> **Directions**: Verbatim output of the lines below is required, with the images omitted.
--- Dataset content ---
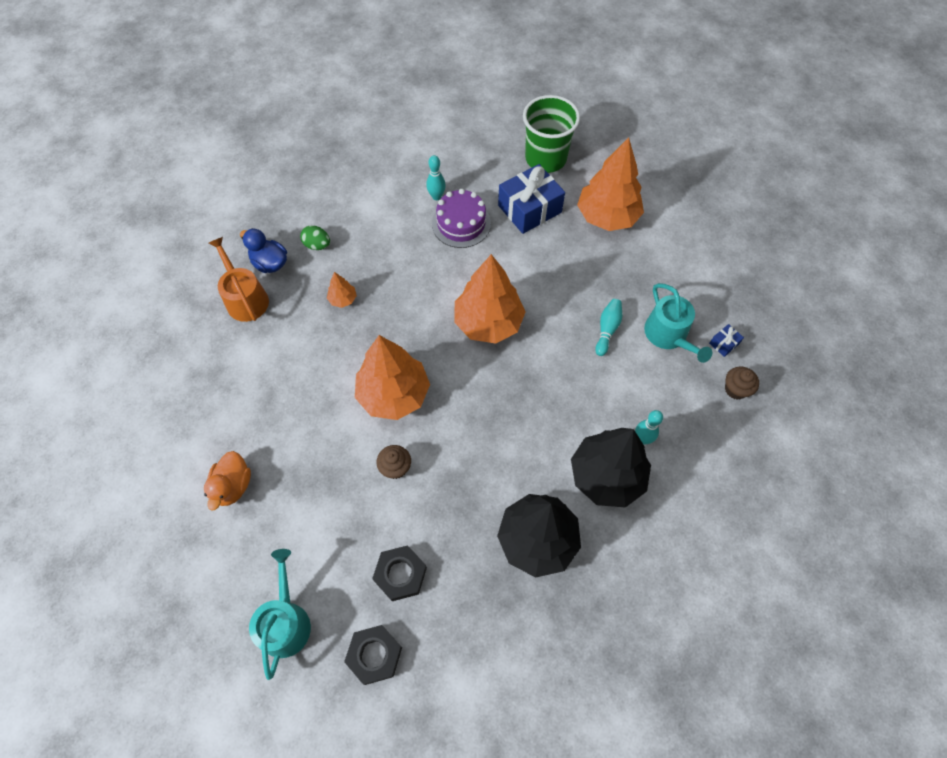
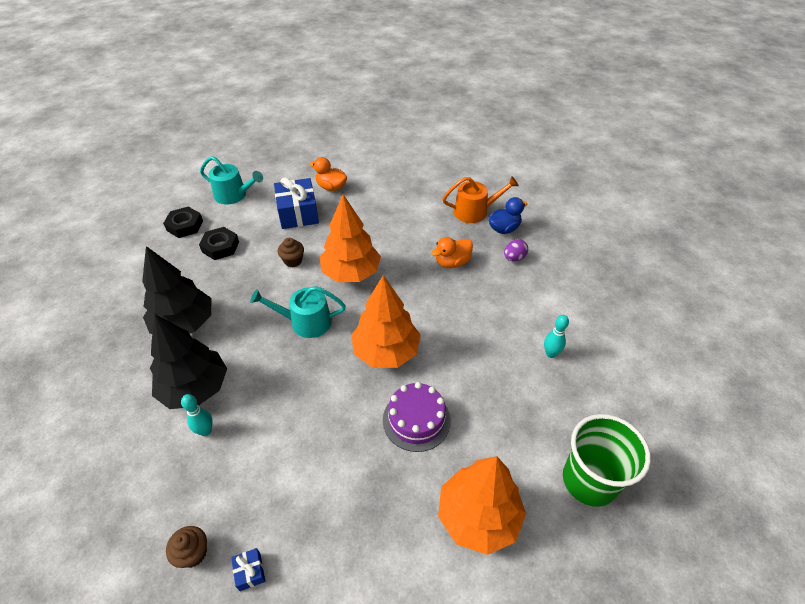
camera: 110 degrees right, 15 degrees down
(317, 245) = (514, 258): green egg -> purple egg
(343, 299) = (452, 262): orange tree -> orange duck
(461, 223) = (509, 364): purple cake -> purple cake (416, 420)
(529, 209) = (513, 434): blue gift -> blue gift (298, 213)
(607, 329) = (330, 450): turquoise bowling pin -> none
(668, 335) = (292, 511): turquoise watering can -> turquoise watering can (305, 322)

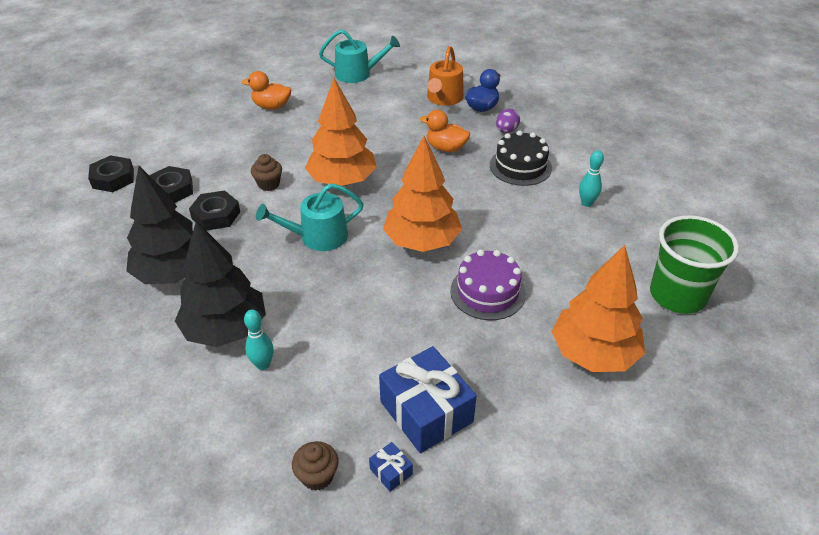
camera: 20 degrees left, 5 degrees down
(234, 195) = (157, 136): turquoise watering can -> turquoise watering can (357, 74)
(240, 279) = (216, 215): none -> black nut
(298, 213) = (247, 138): blue gift -> blue gift (426, 411)
(452, 262) = (446, 148): orange duck -> orange duck turned 75 degrees clockwise
(475, 211) = (444, 98): orange watering can -> orange watering can turned 135 degrees clockwise
(508, 298) = (520, 166): none -> black cake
---
> **Result for this exercise**:
camera: 110 degrees right, 15 degrees down
(317, 245) = (514, 258): green egg -> purple egg
(343, 299) = (452, 262): orange tree -> orange duck
(461, 223) = (509, 364): purple cake -> purple cake (416, 420)
(529, 209) = (513, 434): blue gift -> blue gift (298, 213)
(607, 329) = (330, 450): turquoise bowling pin -> none
(668, 335) = (292, 511): turquoise watering can -> turquoise watering can (305, 322)

camera: 20 degrees left, 5 degrees down
(234, 195) = (157, 136): turquoise watering can -> turquoise watering can (357, 74)
(240, 279) = (216, 215): none -> black nut
(298, 213) = (247, 138): blue gift -> blue gift (426, 411)
(452, 262) = (446, 148): orange duck -> orange duck turned 75 degrees clockwise
(475, 211) = (444, 98): orange watering can -> orange watering can turned 135 degrees clockwise
(508, 298) = (520, 166): none -> black cake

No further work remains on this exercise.